* WORK TASK: Give again, exactly and without pictures, the lines running from the line with "none -> brown brick C8:C9 level 1" to the end of the records below.

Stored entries
<<<<
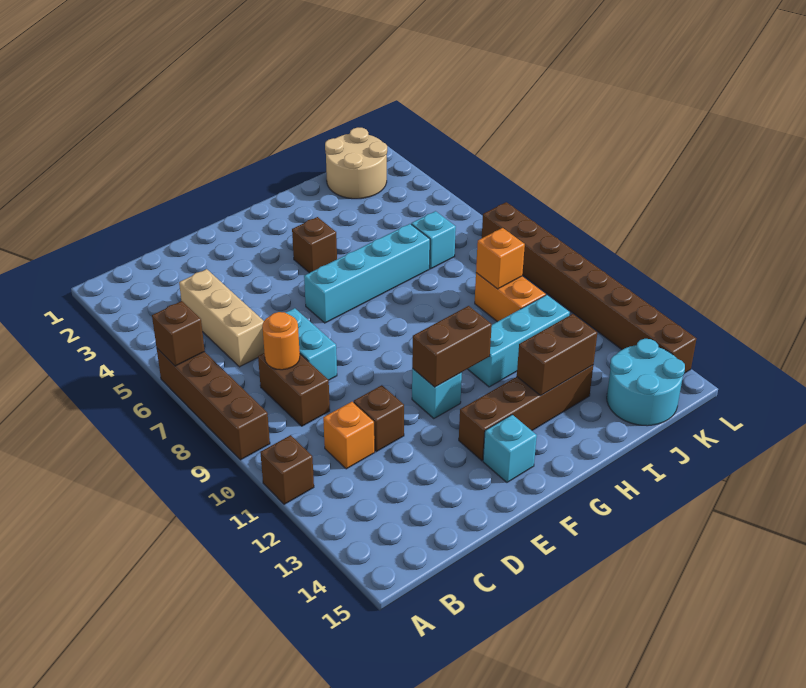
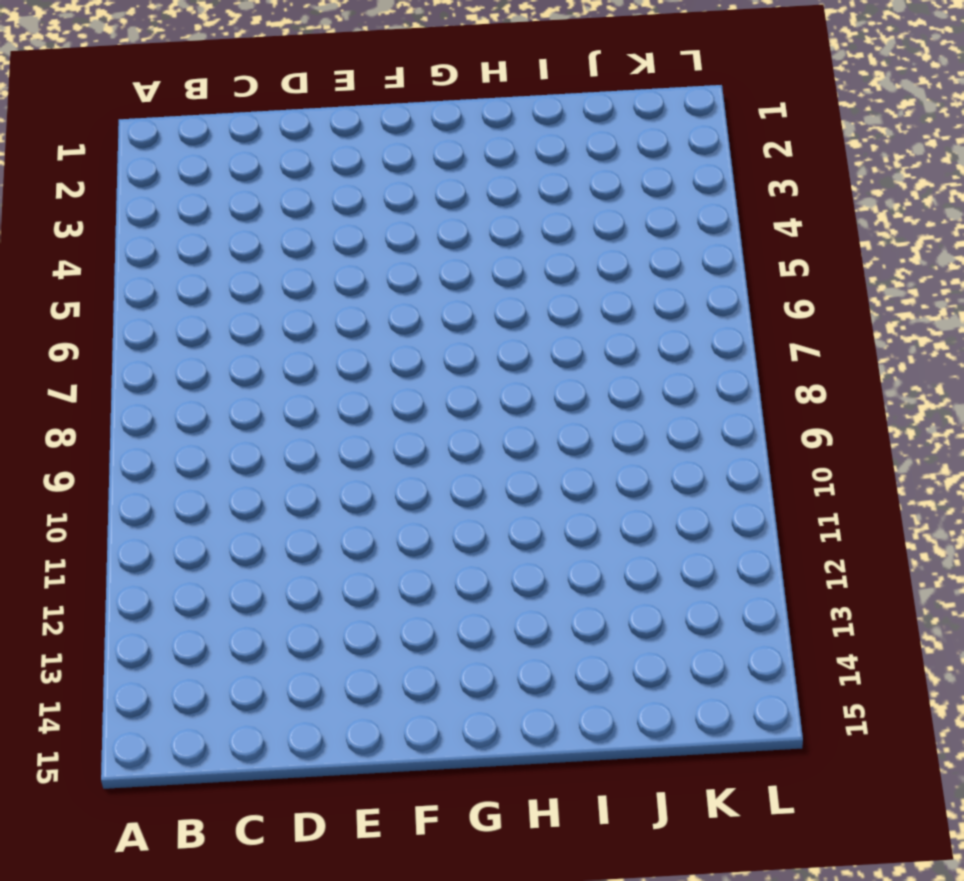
none -> brown brick A6:A9 level 1
none -> brown brick A11 level 1
none -> tan brick C4:C6 level 1

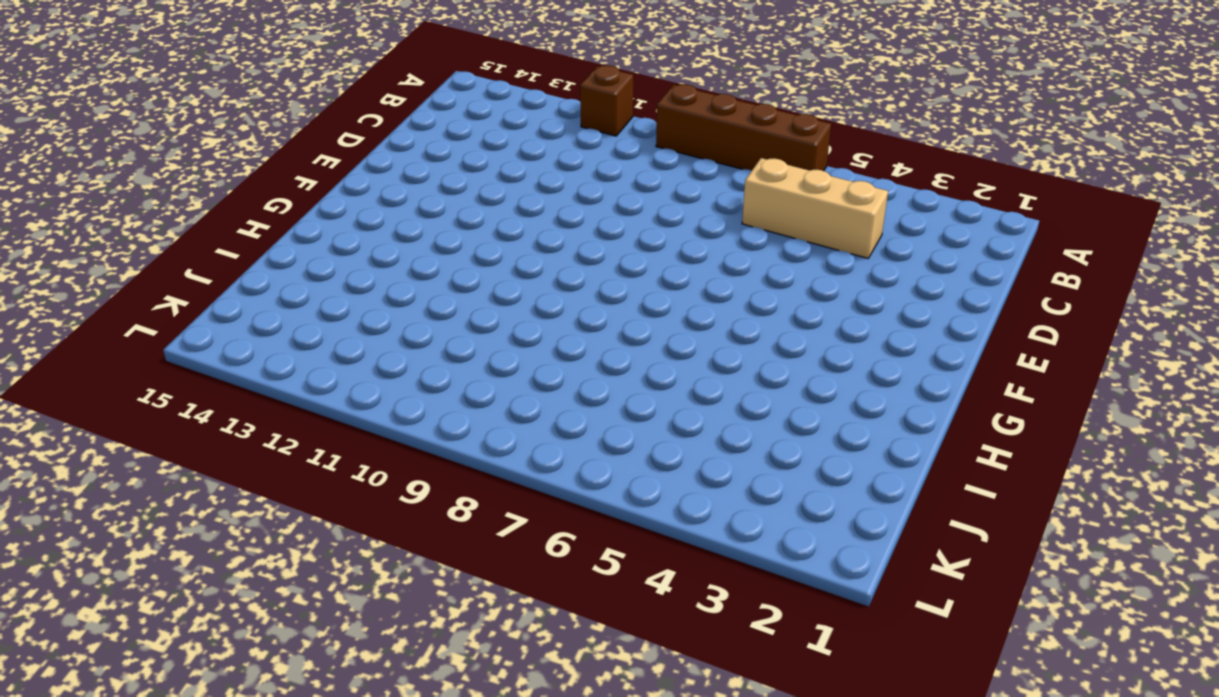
none -> brown brick C8:C9 level 1
none -> orange brick C11 level 1
none -> cyan brick D7:D8 level 1

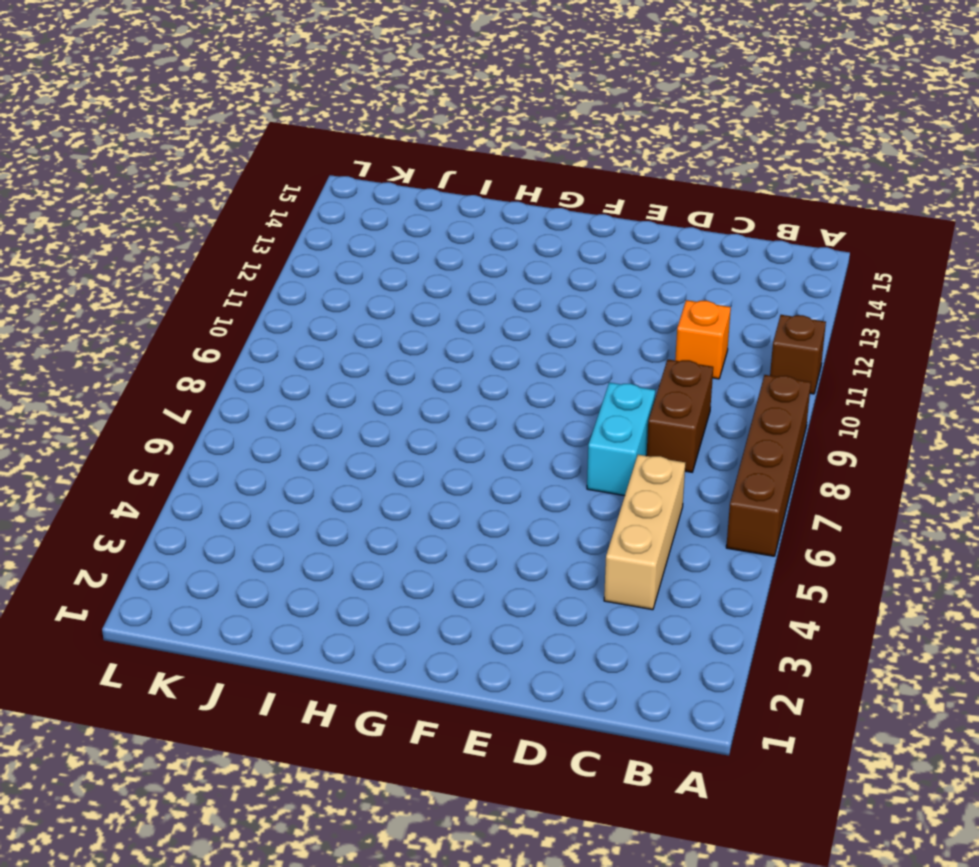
none -> brown brick D11 level 1
none -> cyan brick F6:I6 level 1
none -> cyan brick F11 level 1

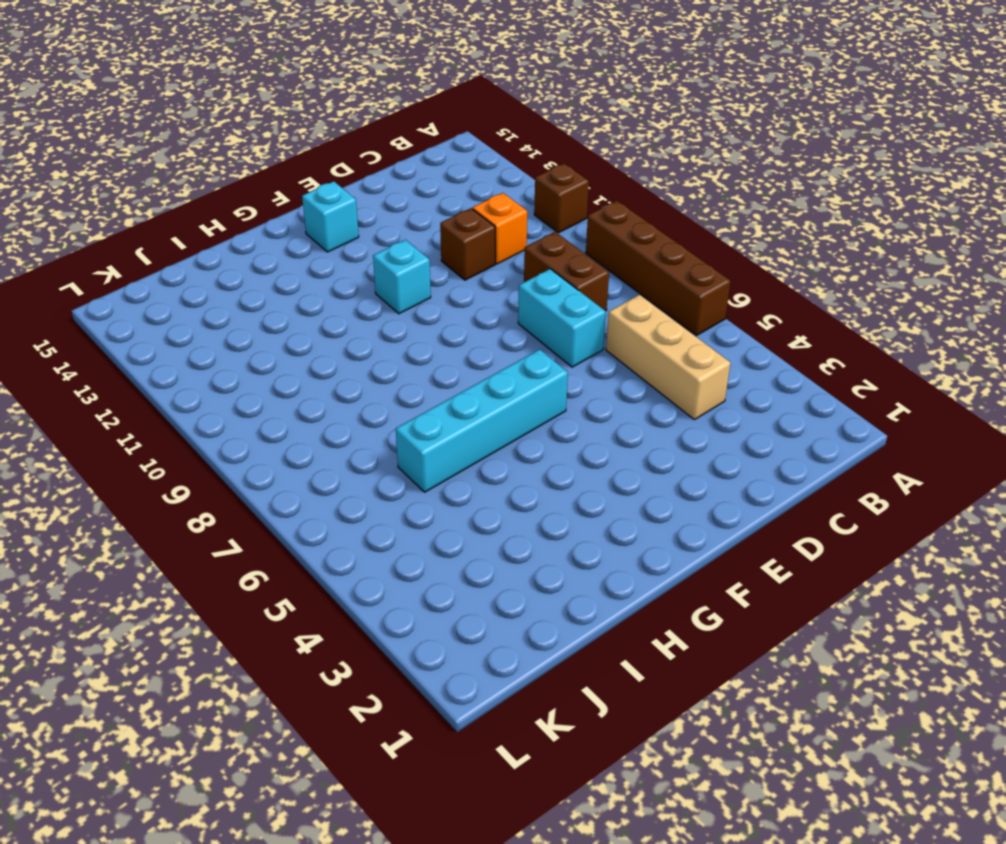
none -> brown brick F13:I13 level 1
none -> brown brick G4 level 1
none -> cyan brick H11:J11 level 1

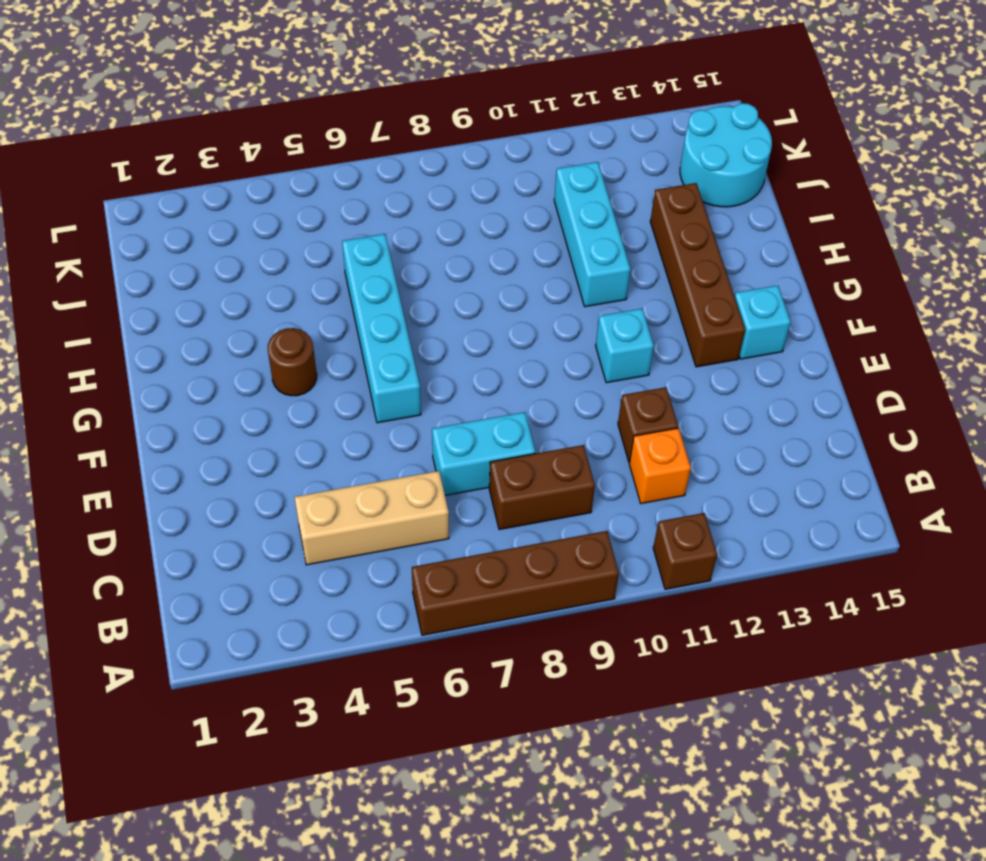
brown round brick G4 level 1 -> brown brick G4 level 1
none -> tan round brick J1:K2 level 1
none -> cyan brick J6 level 1
none -> orange brick J9:J10 level 1

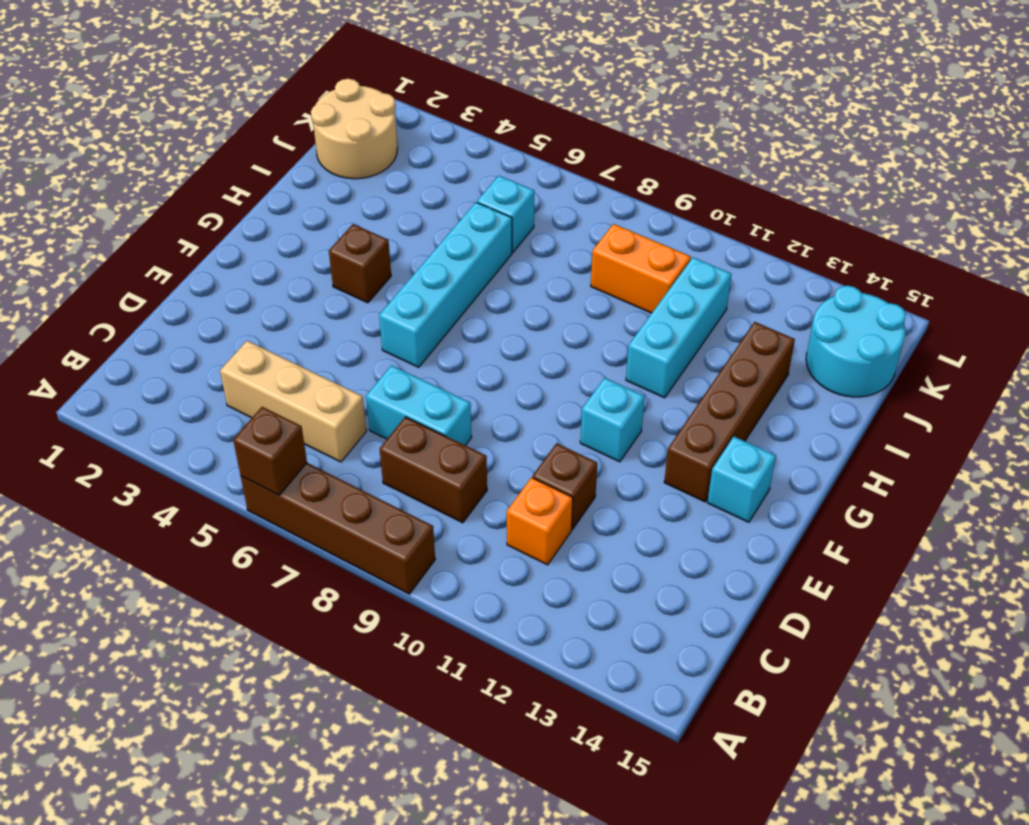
none -> brown brick A11 level 1
none -> brown brick L7:L14 level 1
none -> orange round brick C8 level 2

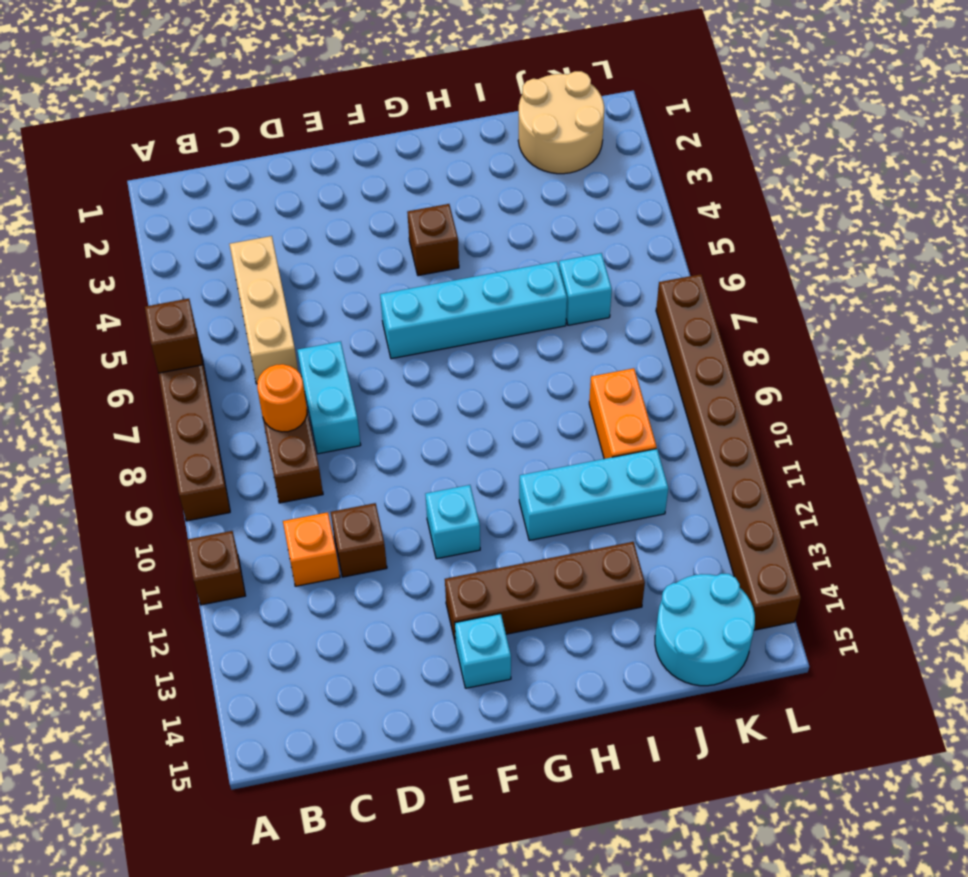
none -> brown brick F11:G11 level 2
none -> brown brick H13:I13 level 2
none -> orange brick J9 level 2

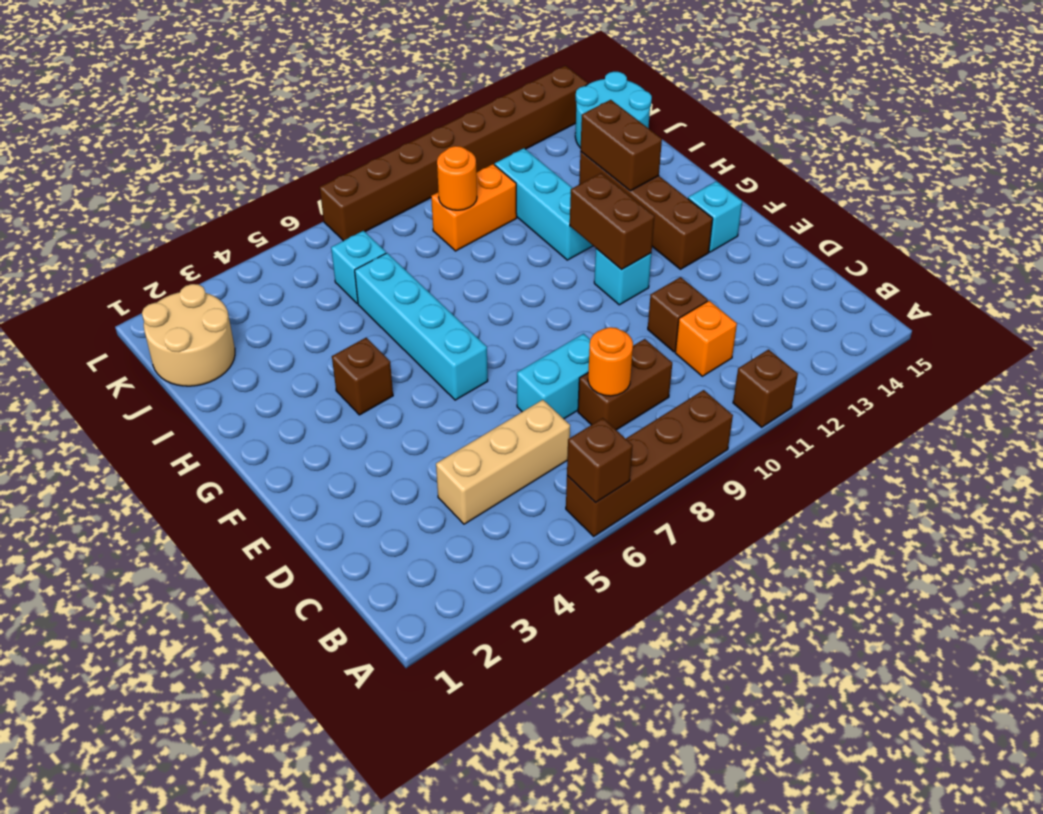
orange round brick J9 level 2 -> orange brick J9 level 2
>>>>
* ANSWER:
none -> brown brick C8:C9 level 1
none -> orange brick C11 level 1
none -> cyan brick D7:D8 level 1

none -> brown brick D11 level 1
none -> cyan brick F6:I6 level 1
none -> cyan brick F11 level 1

none -> brown brick F13:I13 level 1
none -> brown brick G4 level 1
none -> cyan brick H11:J11 level 1

brown round brick G4 level 1 -> brown brick G4 level 1
none -> tan round brick J1:K2 level 1
none -> cyan brick J6 level 1
none -> orange brick J9:J10 level 1

none -> brown brick A11 level 1
none -> brown brick L7:L14 level 1
none -> orange round brick C8 level 2

none -> brown brick F11:G11 level 2
none -> brown brick H13:I13 level 2
none -> orange brick J9 level 2

orange round brick J9 level 2 -> orange brick J9 level 2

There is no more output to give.